### Stated goal
Tally the lines below that contain the string "kern", and reply with only that number.

### Extracted material
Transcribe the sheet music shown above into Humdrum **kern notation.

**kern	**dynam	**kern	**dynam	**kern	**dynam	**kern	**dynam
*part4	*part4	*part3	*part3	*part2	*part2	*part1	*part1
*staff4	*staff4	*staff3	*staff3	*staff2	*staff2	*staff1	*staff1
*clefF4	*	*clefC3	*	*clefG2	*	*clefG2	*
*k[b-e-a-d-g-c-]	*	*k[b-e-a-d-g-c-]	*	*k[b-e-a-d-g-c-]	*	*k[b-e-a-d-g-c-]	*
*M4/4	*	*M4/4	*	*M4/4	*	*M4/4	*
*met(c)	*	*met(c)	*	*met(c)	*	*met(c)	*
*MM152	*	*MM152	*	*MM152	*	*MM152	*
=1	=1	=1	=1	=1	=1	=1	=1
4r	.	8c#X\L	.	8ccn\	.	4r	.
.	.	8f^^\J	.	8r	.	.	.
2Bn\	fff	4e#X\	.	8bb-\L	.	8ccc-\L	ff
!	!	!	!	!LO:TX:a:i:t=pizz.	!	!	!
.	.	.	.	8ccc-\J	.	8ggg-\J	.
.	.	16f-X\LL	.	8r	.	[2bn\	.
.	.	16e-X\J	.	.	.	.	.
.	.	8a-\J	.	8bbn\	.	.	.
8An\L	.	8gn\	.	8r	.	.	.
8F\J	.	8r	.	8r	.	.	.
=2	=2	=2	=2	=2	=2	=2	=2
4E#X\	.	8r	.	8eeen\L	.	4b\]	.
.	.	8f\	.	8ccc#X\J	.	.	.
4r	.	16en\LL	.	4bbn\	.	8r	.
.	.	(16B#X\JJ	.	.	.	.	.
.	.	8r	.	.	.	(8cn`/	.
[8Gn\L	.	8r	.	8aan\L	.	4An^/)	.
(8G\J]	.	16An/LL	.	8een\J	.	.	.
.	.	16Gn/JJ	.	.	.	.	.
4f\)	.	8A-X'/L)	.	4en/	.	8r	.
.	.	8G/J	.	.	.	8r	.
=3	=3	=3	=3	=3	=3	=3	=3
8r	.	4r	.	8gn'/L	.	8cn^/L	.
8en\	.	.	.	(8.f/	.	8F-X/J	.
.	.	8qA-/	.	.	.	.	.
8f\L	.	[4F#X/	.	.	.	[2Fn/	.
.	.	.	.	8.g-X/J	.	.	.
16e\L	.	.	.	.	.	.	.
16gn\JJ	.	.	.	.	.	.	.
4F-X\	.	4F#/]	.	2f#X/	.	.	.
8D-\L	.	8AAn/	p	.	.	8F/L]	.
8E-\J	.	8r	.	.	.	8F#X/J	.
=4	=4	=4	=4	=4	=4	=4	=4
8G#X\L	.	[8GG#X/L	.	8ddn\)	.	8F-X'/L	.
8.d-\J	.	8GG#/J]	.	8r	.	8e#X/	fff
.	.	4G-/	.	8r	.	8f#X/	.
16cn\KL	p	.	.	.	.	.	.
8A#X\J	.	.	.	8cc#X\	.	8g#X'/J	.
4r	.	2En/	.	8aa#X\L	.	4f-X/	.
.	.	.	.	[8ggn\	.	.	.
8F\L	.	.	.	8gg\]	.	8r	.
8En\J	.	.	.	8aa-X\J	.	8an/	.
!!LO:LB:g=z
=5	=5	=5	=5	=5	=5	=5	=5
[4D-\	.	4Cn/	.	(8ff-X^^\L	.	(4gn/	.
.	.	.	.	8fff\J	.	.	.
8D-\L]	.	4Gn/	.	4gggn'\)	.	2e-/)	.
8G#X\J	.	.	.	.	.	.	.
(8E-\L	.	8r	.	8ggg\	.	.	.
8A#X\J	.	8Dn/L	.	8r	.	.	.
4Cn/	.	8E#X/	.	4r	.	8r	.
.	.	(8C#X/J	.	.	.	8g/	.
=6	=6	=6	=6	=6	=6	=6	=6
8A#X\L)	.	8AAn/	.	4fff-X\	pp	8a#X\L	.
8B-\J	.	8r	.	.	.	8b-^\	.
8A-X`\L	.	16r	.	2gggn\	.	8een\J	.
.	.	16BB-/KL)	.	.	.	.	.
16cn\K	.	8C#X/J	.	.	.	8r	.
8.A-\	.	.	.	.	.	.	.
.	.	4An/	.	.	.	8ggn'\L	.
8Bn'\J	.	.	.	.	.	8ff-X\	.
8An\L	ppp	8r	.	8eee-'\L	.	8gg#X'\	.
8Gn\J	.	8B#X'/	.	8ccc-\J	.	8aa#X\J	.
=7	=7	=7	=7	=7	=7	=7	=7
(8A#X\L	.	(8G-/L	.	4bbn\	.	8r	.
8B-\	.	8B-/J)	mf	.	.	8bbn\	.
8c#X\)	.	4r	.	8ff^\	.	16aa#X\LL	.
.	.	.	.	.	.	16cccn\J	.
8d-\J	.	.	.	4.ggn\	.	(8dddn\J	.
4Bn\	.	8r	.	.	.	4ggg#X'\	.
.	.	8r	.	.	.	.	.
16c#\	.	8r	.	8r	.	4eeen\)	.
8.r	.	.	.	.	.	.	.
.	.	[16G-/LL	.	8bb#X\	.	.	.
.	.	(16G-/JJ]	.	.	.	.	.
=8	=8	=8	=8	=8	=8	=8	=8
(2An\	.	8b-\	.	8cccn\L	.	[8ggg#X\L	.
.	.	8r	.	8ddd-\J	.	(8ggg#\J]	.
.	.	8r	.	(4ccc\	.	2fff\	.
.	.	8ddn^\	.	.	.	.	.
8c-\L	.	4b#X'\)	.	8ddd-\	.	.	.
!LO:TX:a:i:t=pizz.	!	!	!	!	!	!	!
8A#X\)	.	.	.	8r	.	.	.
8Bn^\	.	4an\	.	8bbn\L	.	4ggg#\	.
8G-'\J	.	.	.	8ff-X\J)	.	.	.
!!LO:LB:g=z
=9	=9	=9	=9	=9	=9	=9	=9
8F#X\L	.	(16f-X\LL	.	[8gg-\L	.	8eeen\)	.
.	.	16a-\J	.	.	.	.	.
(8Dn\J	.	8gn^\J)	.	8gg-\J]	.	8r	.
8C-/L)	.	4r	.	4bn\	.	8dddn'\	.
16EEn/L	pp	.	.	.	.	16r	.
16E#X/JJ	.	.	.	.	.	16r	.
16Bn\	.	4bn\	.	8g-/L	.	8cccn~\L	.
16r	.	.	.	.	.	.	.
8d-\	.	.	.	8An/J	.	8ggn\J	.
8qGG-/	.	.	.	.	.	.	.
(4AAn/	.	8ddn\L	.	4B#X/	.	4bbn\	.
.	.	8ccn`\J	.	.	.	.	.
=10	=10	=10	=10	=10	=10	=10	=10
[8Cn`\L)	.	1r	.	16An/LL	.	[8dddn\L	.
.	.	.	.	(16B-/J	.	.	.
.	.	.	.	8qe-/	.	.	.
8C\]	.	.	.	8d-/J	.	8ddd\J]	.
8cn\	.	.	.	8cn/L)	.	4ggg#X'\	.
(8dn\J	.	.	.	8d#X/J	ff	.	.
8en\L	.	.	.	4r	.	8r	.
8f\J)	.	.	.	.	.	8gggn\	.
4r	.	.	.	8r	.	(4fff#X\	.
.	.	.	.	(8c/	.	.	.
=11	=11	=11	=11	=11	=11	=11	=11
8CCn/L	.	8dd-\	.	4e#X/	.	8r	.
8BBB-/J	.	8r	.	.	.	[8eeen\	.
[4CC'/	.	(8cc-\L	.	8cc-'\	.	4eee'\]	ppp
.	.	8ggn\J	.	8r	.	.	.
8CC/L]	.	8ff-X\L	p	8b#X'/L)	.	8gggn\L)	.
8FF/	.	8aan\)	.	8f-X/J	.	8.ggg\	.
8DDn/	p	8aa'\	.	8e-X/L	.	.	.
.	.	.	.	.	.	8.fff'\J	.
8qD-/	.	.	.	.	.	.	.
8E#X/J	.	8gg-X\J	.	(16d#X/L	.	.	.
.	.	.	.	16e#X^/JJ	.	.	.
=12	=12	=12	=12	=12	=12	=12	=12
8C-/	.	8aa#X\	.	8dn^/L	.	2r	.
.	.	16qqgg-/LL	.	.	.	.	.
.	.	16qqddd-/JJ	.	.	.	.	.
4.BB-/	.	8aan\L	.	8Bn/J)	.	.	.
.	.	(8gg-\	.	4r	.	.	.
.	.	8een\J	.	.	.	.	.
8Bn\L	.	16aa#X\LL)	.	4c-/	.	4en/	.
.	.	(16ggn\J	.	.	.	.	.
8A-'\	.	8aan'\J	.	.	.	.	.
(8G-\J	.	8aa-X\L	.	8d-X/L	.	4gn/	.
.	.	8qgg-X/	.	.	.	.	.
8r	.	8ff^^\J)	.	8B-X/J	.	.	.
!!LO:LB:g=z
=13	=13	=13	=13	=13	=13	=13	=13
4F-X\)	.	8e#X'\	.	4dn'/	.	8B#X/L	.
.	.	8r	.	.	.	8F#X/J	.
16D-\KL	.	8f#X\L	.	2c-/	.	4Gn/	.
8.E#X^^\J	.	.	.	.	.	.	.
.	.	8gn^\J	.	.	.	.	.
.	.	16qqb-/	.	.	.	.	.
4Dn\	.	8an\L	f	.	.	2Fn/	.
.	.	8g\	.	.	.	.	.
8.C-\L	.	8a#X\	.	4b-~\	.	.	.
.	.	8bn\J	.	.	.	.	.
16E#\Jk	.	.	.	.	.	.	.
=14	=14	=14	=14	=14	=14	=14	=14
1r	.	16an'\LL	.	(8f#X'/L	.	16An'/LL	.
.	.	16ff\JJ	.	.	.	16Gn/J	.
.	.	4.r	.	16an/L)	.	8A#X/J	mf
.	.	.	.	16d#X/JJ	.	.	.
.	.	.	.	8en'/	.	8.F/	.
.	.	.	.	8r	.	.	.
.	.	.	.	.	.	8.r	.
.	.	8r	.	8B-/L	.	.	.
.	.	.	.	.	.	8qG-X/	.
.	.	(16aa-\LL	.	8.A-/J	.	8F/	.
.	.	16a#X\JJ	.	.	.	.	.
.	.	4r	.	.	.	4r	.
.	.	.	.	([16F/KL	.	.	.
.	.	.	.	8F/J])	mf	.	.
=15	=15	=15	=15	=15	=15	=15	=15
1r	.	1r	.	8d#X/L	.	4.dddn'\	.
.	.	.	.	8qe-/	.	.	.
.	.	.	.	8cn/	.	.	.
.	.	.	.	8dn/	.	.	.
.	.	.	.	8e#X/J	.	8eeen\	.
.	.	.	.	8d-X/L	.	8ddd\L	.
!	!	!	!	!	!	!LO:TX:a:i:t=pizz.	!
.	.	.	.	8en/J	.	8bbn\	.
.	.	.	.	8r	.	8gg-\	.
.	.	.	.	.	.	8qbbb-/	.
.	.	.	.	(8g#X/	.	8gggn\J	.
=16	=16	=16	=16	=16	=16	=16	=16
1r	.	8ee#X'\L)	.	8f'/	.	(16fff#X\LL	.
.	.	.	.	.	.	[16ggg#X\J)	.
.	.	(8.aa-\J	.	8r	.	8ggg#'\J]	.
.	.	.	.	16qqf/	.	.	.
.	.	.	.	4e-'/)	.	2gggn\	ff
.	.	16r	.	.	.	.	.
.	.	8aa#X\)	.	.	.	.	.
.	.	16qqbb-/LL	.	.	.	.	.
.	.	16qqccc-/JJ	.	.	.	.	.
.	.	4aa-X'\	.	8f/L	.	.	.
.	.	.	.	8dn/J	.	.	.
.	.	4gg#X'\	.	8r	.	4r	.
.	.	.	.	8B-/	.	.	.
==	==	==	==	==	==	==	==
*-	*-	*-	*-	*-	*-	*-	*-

### Expected output
2